• [TASK DIRECTIONS]: When you transcribe the data below, reproduce every line exactly and leave each picture out.

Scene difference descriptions
········

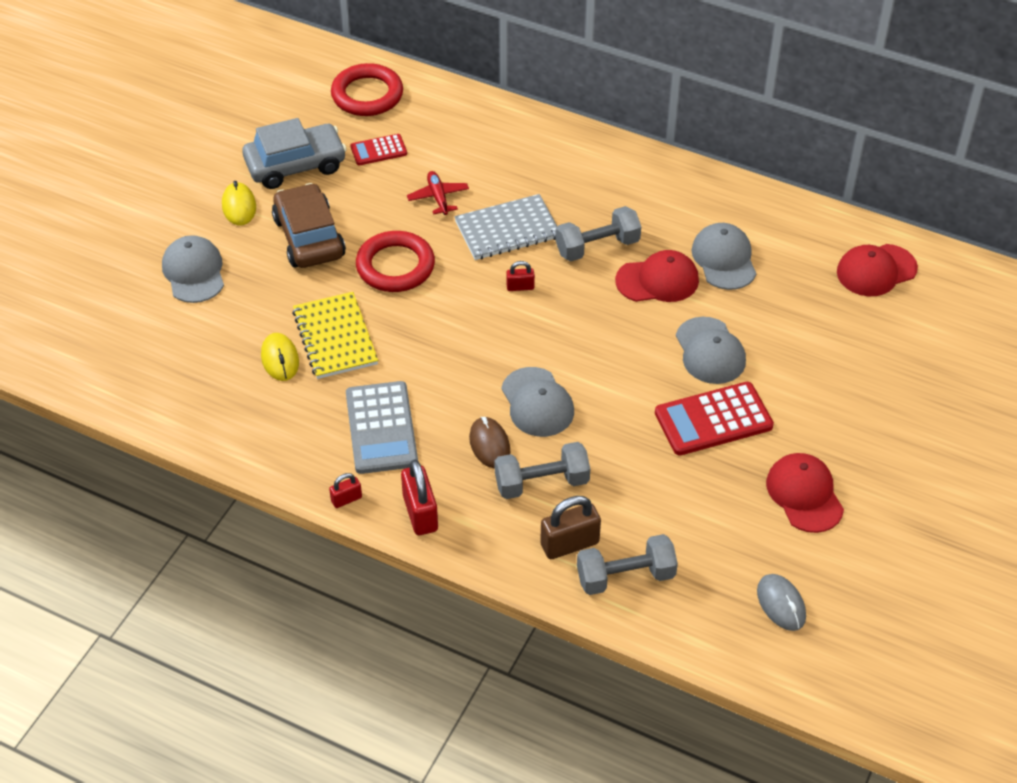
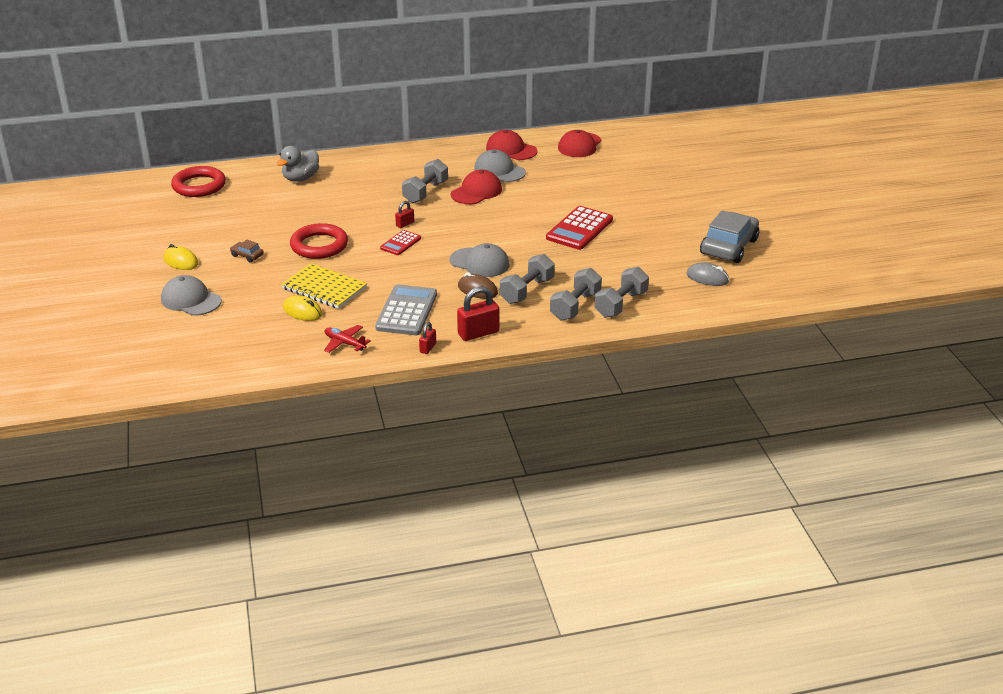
camera: 40 degrees left, 15 degrees down
(295, 165) = (194, 230): grey car -> grey car (729, 247)
(309, 237) = (247, 256): brown car -> brown car, size x0.43
(378, 150) = (240, 205): red calculator -> red calculator (400, 243)
(381, 428) = (406, 311): grey calculator -> grey calculator turned 120 degrees counterclockwise
(420, 513) = (478, 333): red padlock -> red padlock turned 60 degrees counterclockwise
(438, 197) = (305, 209): red plane -> red plane (345, 343)
(483, 143) = (301, 178): none -> grey duck
(507, 230) = (365, 206): grey notebook -> none
(569, 544) = (575, 306): brown padlock -> grey dumbbell
(710, 351) = (541, 206): grey cap -> none
(804, 494) = (661, 235): red cap -> red cap (511, 150)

········

• [TASK RESULT]:
camera: 40 degrees left, 15 degrees down
(295, 165) = (194, 230): grey car -> grey car (729, 247)
(309, 237) = (247, 256): brown car -> brown car, size x0.43
(378, 150) = (240, 205): red calculator -> red calculator (400, 243)
(381, 428) = (406, 311): grey calculator -> grey calculator turned 120 degrees counterclockwise
(420, 513) = (478, 333): red padlock -> red padlock turned 60 degrees counterclockwise
(438, 197) = (305, 209): red plane -> red plane (345, 343)
(483, 143) = (301, 178): none -> grey duck
(507, 230) = (365, 206): grey notebook -> none
(569, 544) = (575, 306): brown padlock -> grey dumbbell
(710, 351) = (541, 206): grey cap -> none
(804, 494) = (661, 235): red cap -> red cap (511, 150)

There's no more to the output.